## [EXTRACTED DATA]
::::::

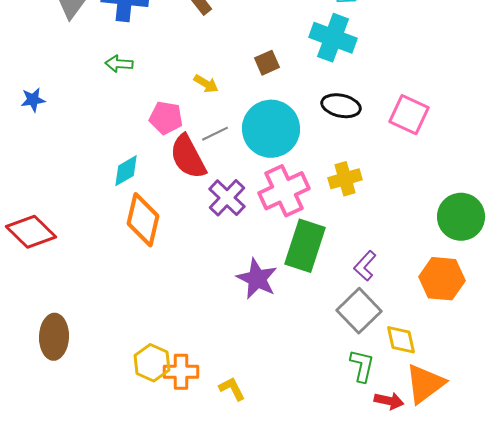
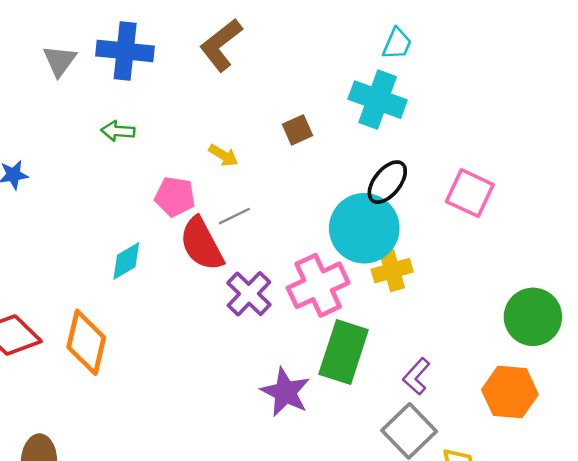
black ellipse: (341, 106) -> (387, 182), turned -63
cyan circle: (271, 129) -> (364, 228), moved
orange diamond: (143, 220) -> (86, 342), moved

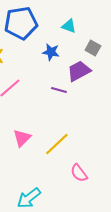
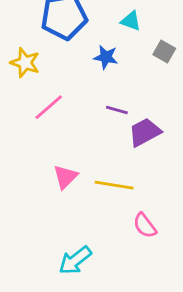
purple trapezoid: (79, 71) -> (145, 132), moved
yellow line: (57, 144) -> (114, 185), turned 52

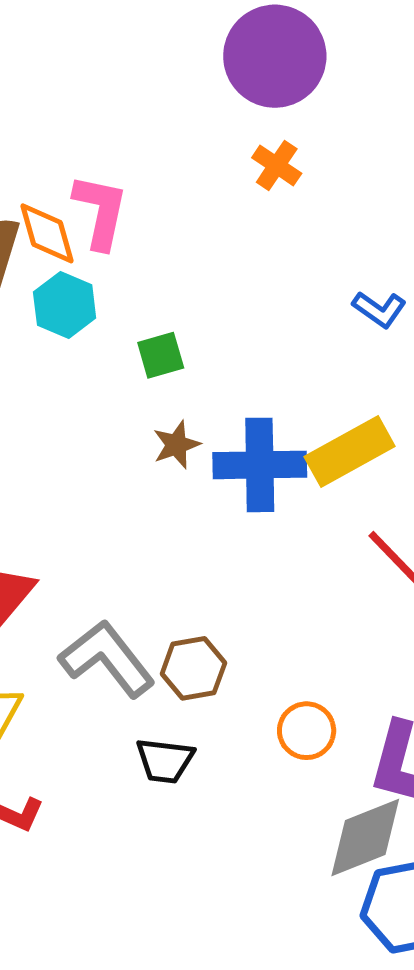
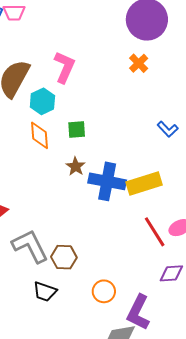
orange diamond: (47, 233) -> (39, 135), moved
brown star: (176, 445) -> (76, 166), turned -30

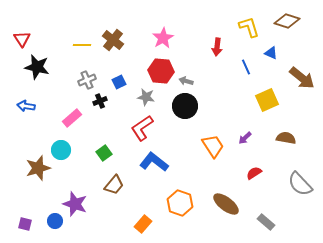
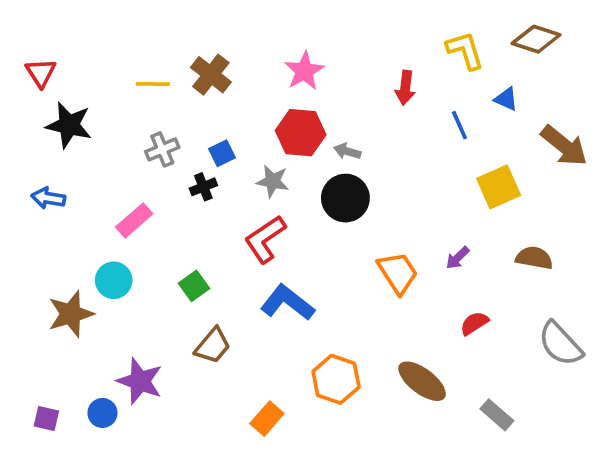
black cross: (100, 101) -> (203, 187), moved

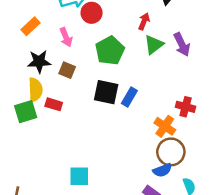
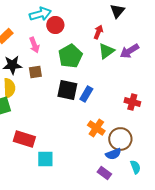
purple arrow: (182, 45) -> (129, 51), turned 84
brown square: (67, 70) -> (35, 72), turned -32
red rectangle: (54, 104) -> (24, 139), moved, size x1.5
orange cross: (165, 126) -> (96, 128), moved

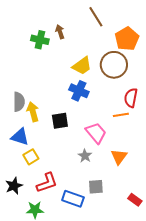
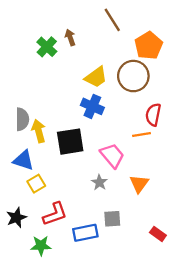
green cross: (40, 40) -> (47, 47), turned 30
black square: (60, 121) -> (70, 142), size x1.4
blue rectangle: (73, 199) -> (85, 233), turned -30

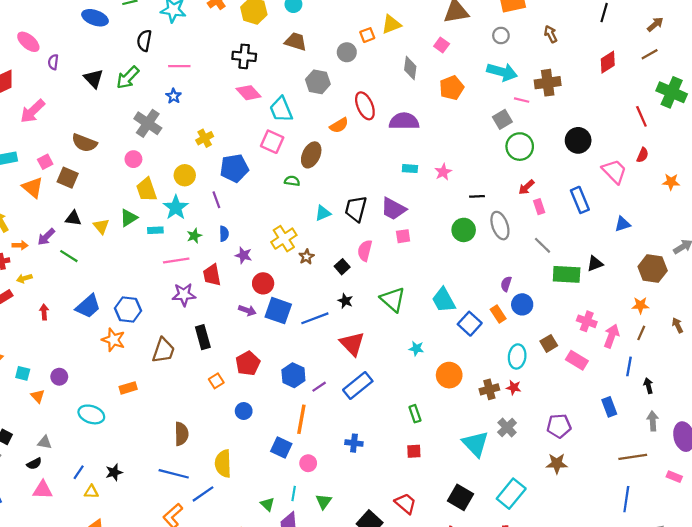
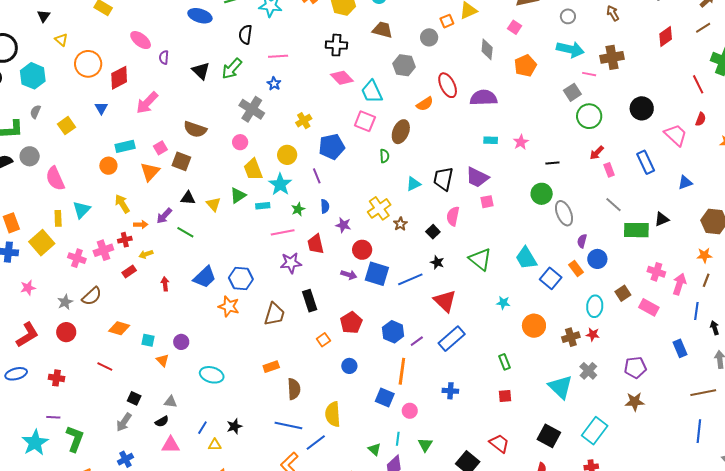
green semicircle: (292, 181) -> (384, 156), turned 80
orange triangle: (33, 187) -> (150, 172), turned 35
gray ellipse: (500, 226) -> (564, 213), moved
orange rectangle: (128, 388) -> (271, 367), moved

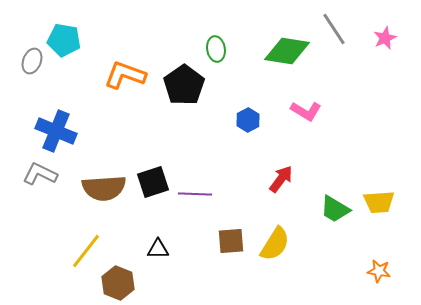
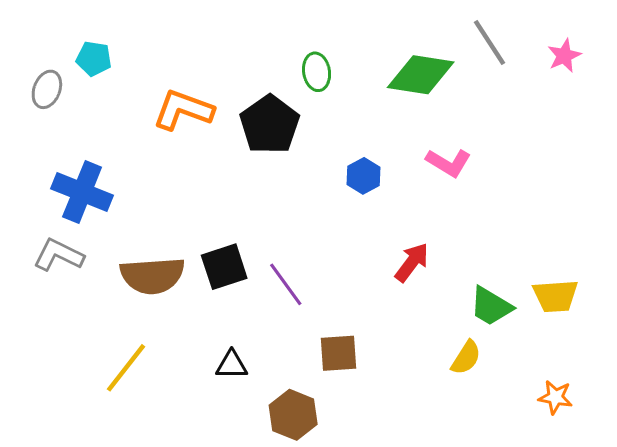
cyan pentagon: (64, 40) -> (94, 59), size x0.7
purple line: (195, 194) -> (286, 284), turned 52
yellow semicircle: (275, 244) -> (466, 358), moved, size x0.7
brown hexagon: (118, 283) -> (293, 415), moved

::::::

## [ACTIVITY]
Wherever the string "orange" appears in a line above, copy that line.

## [ANSWER BOX]
orange diamond: (143, 220) -> (86, 342), moved
orange diamond: (47, 233) -> (39, 135), moved
orange cross: (165, 126) -> (96, 128), moved
orange triangle: (33, 187) -> (150, 172), turned 35
orange rectangle: (128, 388) -> (271, 367), moved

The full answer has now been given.